(Before and after coordinates)

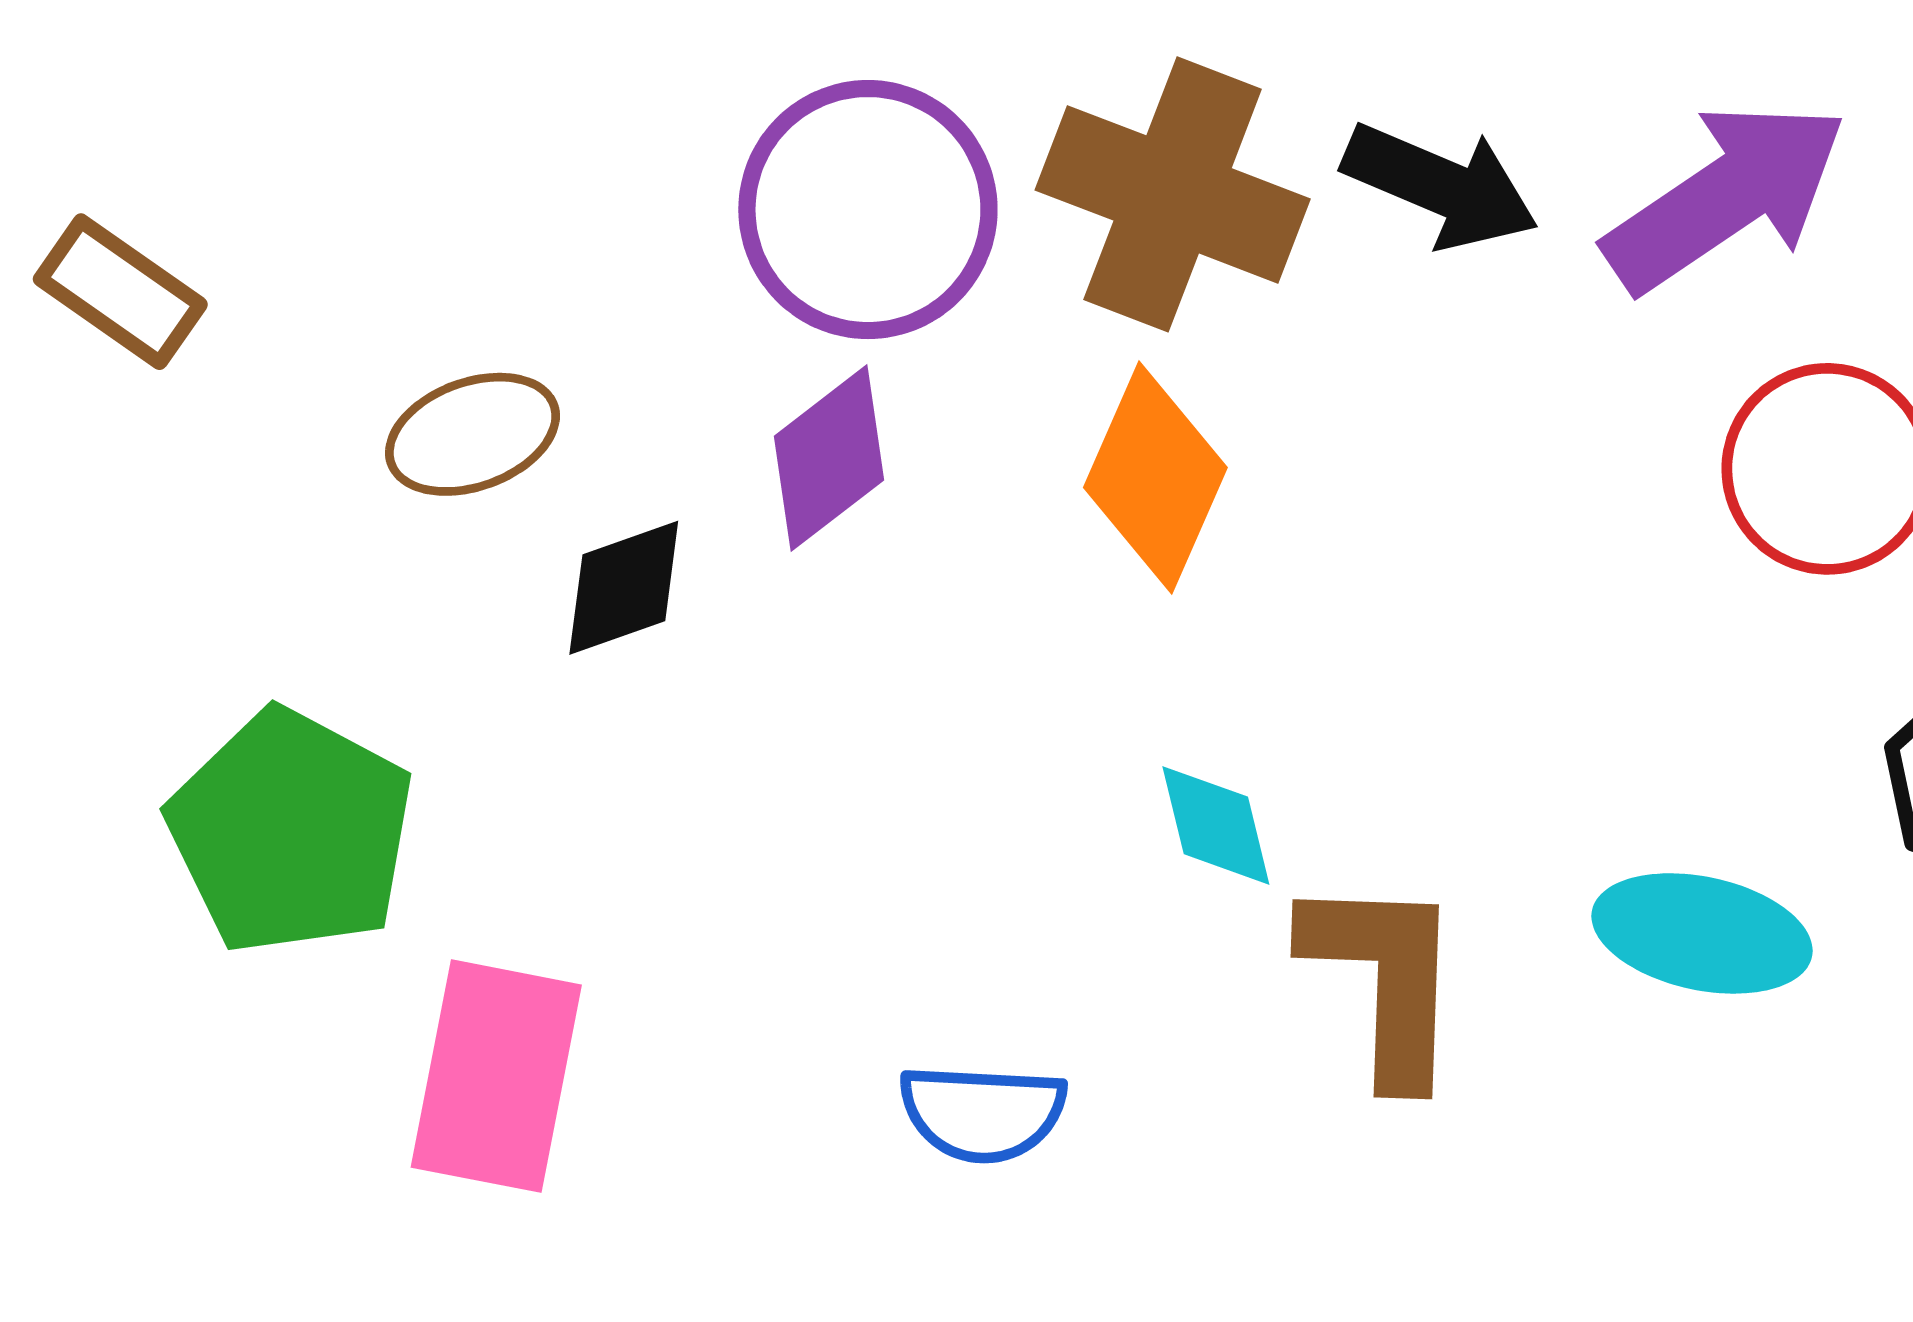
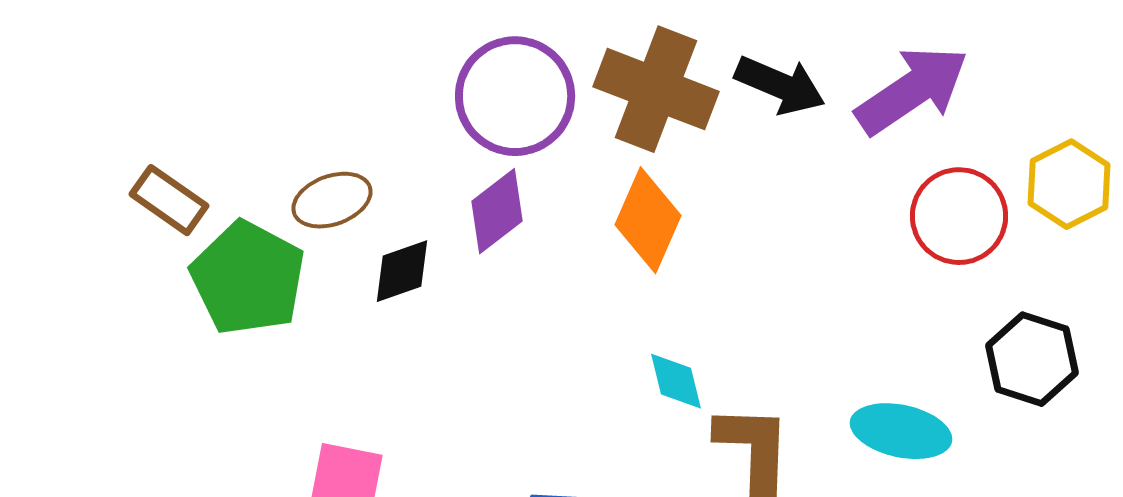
brown rectangle: (120, 292) -> (169, 200), moved
green pentagon: (291, 832) -> (248, 278), moved

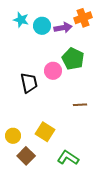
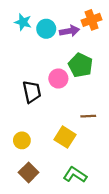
yellow square: (45, 132) -> (65, 137), moved
yellow circle: (13, 136) -> (22, 140), moved

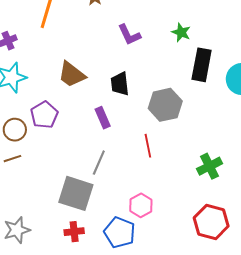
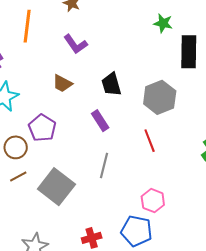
purple L-shape: (129, 35) -> (76, 44), moved
brown trapezoid: (72, 75) -> (62, 83), size x0.7
gray square: (76, 193) -> (56, 187), moved, turned 30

→ YOUR INSTRUCTIONS
Lines holding the word "moved" are the answer; copy every one from the records above.

→ RESPONSE AREA
brown rectangle: (120, 292) -> (169, 200), moved
green pentagon: (291, 832) -> (248, 278), moved
yellow square: (45, 132) -> (65, 137), moved
yellow circle: (13, 136) -> (22, 140), moved
purple L-shape: (129, 35) -> (76, 44), moved
gray square: (76, 193) -> (56, 187), moved, turned 30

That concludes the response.